EXERCISE BRIEF
Your task is to transcribe all of the records exactly and leave out the pictures.
━━━ RECORDS PROVIDED ━━━
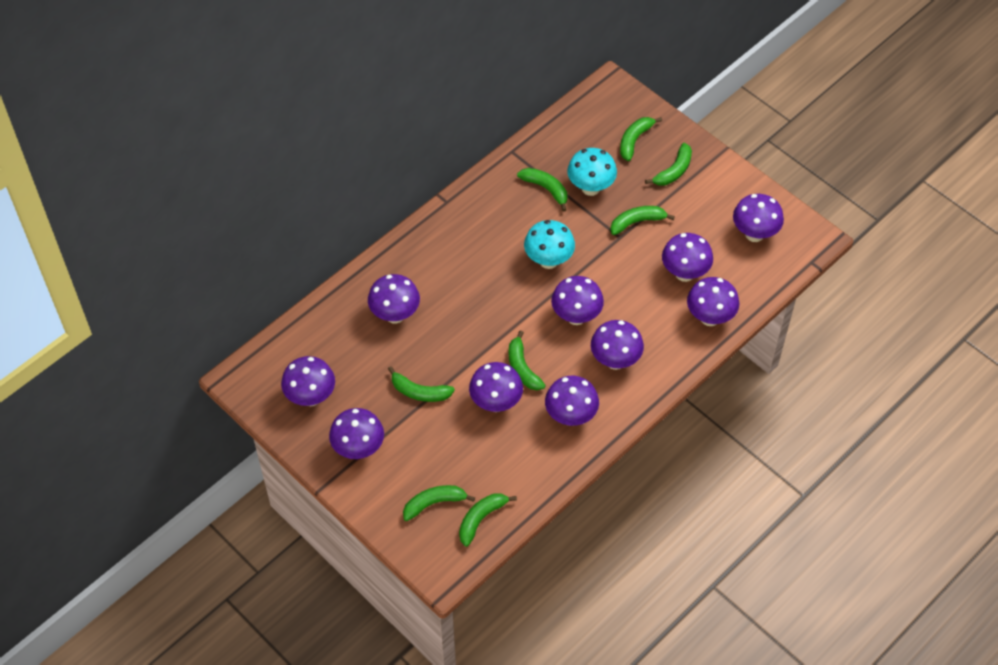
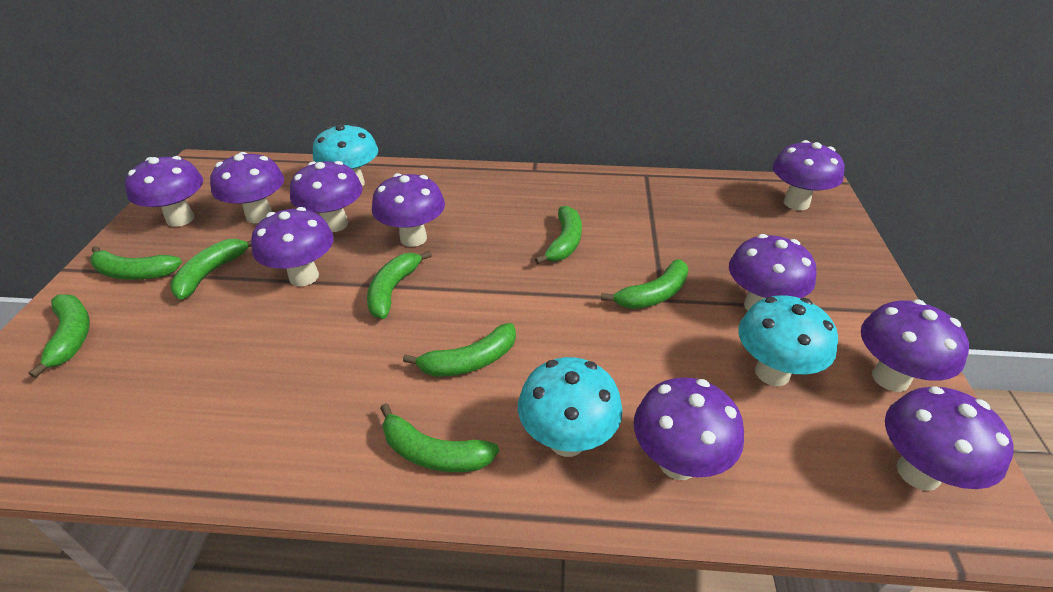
turquoise mushroom: 2 -> 3

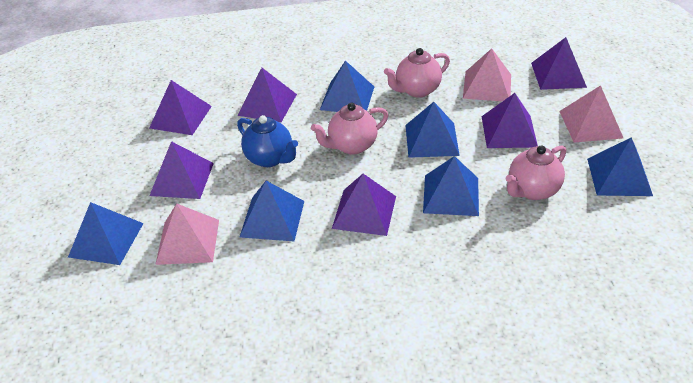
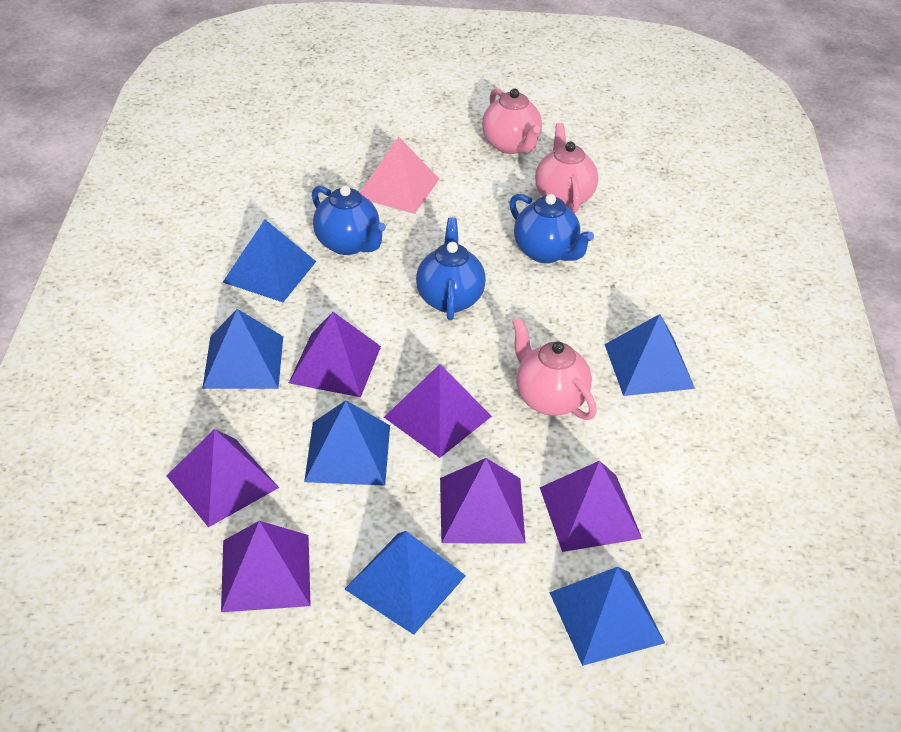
blue teapot: 1 -> 3
pink pyramid: 3 -> 1

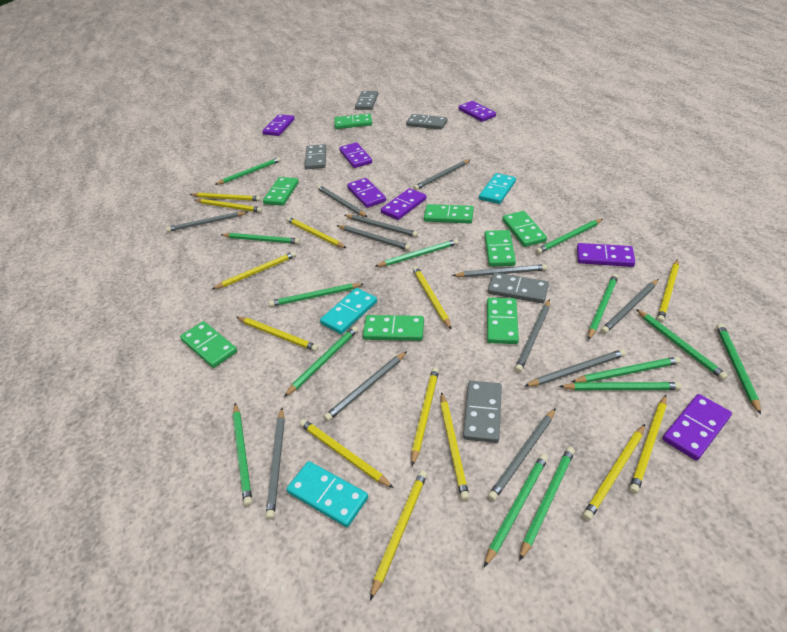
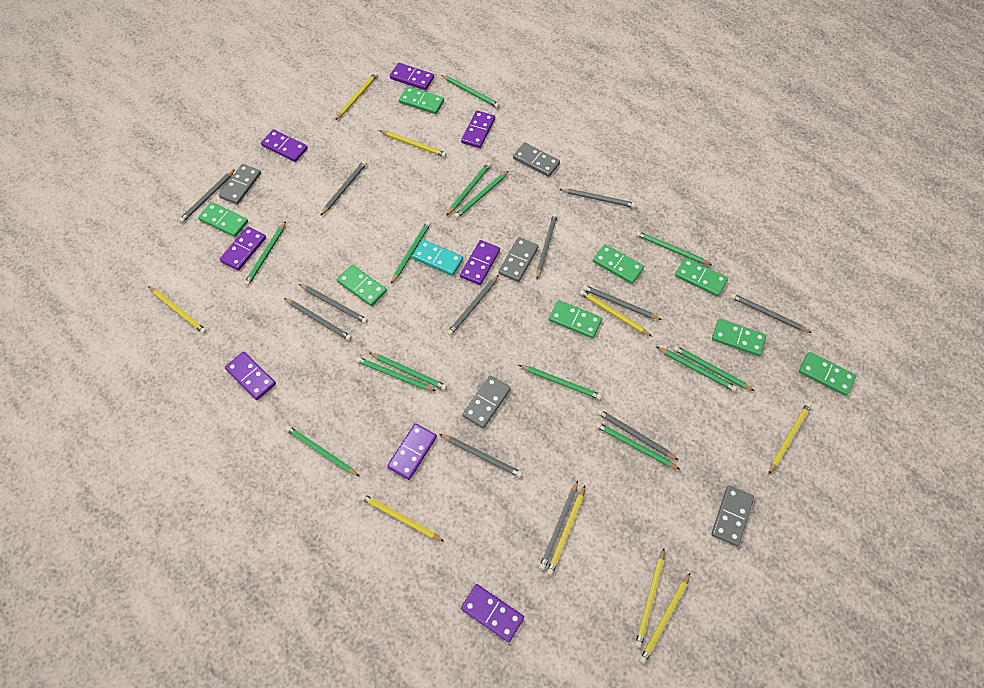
green pencil: 14 -> 13
purple domino: 7 -> 8
turquoise domino: 3 -> 1
yellow pencil: 13 -> 9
━━━
REPLY
turquoise mushroom: 2 -> 3

blue teapot: 1 -> 3
pink pyramid: 3 -> 1

green pencil: 14 -> 13
purple domino: 7 -> 8
turquoise domino: 3 -> 1
yellow pencil: 13 -> 9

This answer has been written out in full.